— Problem details —
Copy everything in the records exactly; the pictures stay out.

— Stored data —
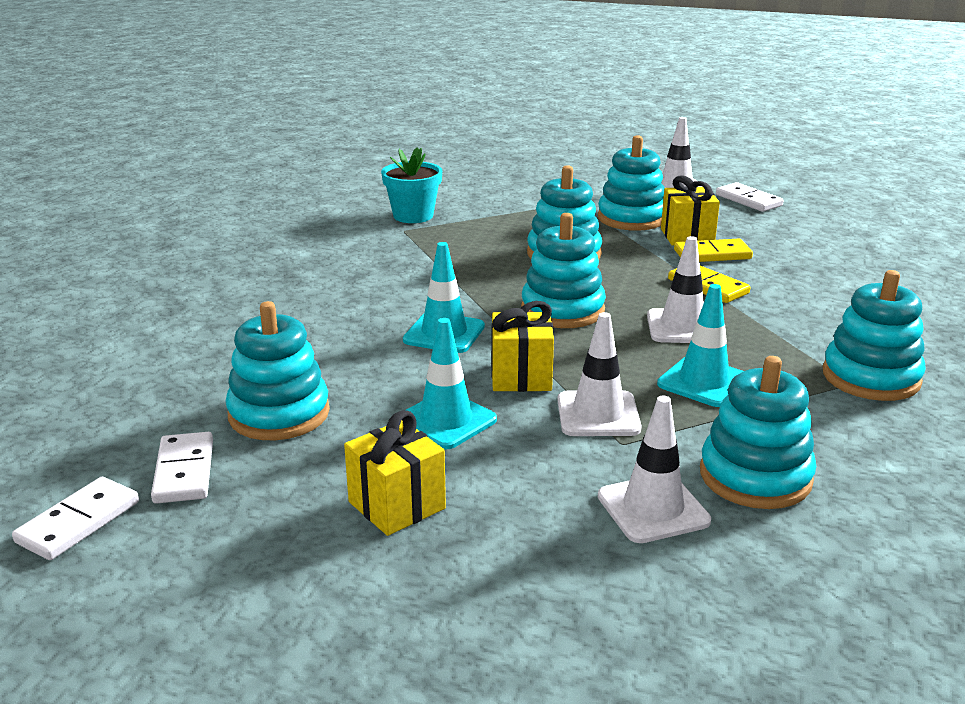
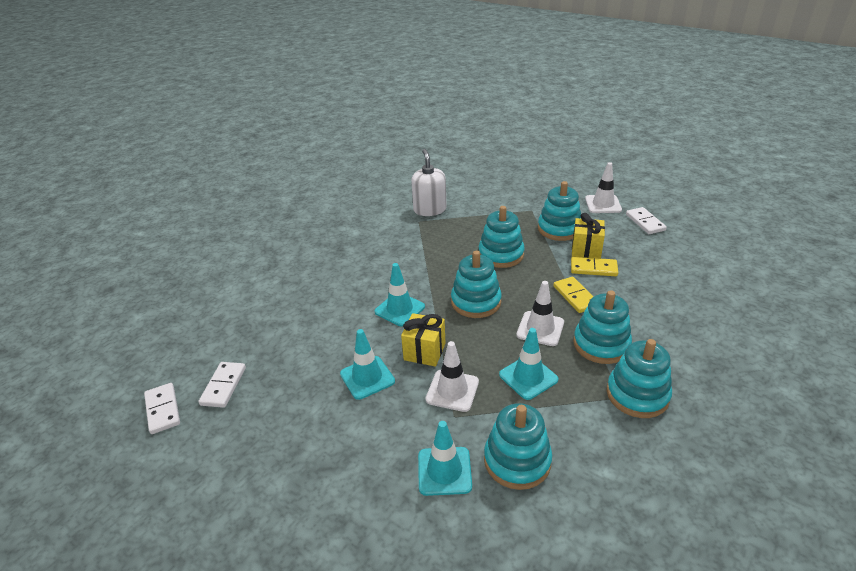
camera: 20 degrees right, 10 degrees up
white domino [12,477,139,560] -> white domino turned 75 degrees counterclockwise [144,383,180,434]
turquoise stacking toy [225,301,330,440] -> turquoise stacking toy moved to [573,290,632,364]
yellow gift [344,410,446,536] -> none
turquoise flower pot [381,147,442,223] -> white soap dispenser [411,149,447,216]
white traffic cone [598,395,711,543] -> turquoise traffic cone [418,421,472,496]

— The answer —
camera: 20 degrees right, 10 degrees up
white domino [12,477,139,560] -> white domino turned 75 degrees counterclockwise [144,383,180,434]
turquoise stacking toy [225,301,330,440] -> turquoise stacking toy moved to [573,290,632,364]
yellow gift [344,410,446,536] -> none
turquoise flower pot [381,147,442,223] -> white soap dispenser [411,149,447,216]
white traffic cone [598,395,711,543] -> turquoise traffic cone [418,421,472,496]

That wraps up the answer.